■ **WORK INSTRUCTIONS**:
List, from the lines below, each one with "none" in it.

______________________________

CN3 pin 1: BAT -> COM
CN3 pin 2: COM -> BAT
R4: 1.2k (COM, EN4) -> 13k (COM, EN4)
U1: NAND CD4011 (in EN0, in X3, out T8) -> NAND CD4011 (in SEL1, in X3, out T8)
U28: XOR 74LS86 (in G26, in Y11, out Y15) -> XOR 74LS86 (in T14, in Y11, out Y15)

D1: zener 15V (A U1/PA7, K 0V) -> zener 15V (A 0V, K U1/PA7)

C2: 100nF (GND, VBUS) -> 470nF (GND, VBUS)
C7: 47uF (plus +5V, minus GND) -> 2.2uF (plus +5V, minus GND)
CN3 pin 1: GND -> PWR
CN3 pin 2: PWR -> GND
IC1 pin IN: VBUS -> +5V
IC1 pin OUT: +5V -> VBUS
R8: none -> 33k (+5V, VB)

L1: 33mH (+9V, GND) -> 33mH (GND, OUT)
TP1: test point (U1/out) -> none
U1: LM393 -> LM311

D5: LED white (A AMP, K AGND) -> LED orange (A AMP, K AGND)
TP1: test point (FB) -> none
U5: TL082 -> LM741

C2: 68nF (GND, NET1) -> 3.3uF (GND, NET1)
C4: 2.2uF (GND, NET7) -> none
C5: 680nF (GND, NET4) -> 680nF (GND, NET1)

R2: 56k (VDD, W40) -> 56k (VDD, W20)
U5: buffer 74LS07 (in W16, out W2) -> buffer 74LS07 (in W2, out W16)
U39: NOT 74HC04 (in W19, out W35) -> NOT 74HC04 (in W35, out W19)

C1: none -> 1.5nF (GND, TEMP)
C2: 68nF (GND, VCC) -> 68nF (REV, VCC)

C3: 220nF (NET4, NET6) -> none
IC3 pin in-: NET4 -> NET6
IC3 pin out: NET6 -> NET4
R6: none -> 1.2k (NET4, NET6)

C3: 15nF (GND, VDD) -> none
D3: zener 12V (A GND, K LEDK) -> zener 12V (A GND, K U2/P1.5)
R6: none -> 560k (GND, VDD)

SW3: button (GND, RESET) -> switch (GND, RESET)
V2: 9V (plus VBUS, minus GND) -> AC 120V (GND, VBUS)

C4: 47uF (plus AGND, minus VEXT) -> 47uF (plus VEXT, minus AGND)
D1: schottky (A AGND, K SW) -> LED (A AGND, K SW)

______________________________

■ **WRITTEN RESPONSE**:
R8: none -> 33k (+5V, VB)
TP1: test point (U1/out) -> none
TP1: test point (FB) -> none
C4: 2.2uF (GND, NET7) -> none
C1: none -> 1.5nF (GND, TEMP)
C3: 220nF (NET4, NET6) -> none
R6: none -> 1.2k (NET4, NET6)
C3: 15nF (GND, VDD) -> none
R6: none -> 560k (GND, VDD)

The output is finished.